→ RECORDED INFORMATION:
--

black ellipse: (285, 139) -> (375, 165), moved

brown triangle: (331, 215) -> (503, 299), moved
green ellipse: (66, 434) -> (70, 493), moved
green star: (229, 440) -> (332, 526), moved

--

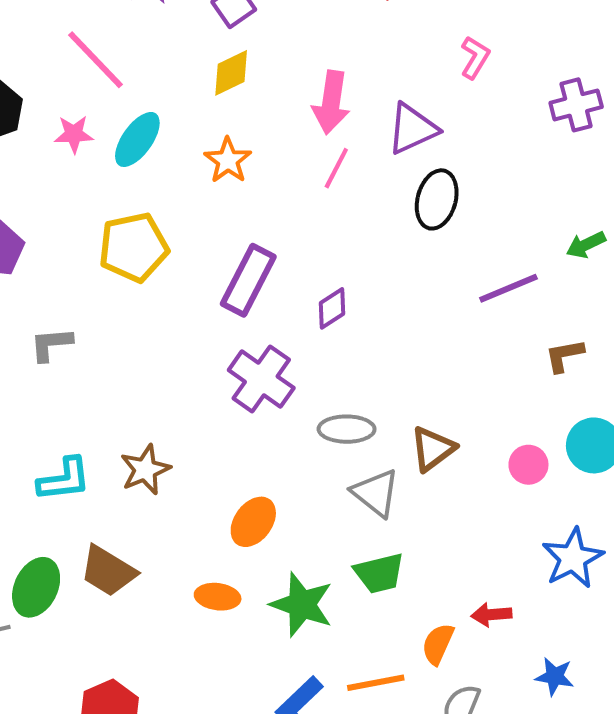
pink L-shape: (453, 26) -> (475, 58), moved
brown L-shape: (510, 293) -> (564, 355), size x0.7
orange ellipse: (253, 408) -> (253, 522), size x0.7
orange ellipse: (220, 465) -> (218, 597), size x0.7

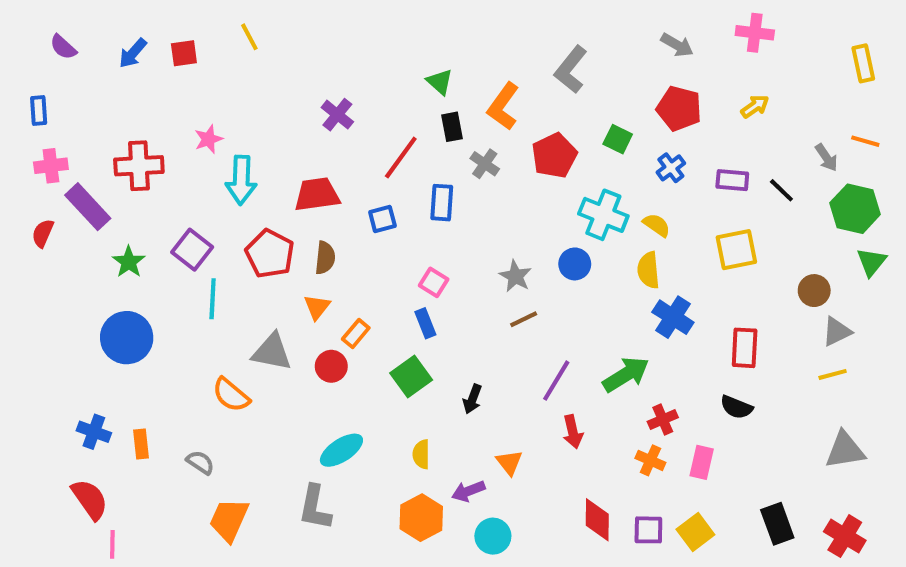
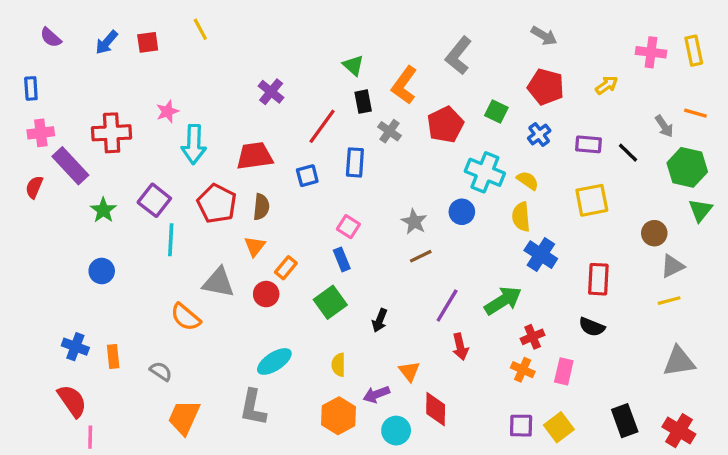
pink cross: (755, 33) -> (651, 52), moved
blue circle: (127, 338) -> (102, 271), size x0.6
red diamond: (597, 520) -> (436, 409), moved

--

→ EXERCISE DESCRIPTION:
Print, without alteration, only the lines above between the one holding "black ellipse: (285, 139)" and the one holding "green star: (229, 440) -> (332, 526), moved", inclusive.

→ THE ANSWER:
black ellipse: (285, 139) -> (375, 165), moved

brown triangle: (331, 215) -> (503, 299), moved
green ellipse: (66, 434) -> (70, 493), moved
green star: (229, 440) -> (332, 526), moved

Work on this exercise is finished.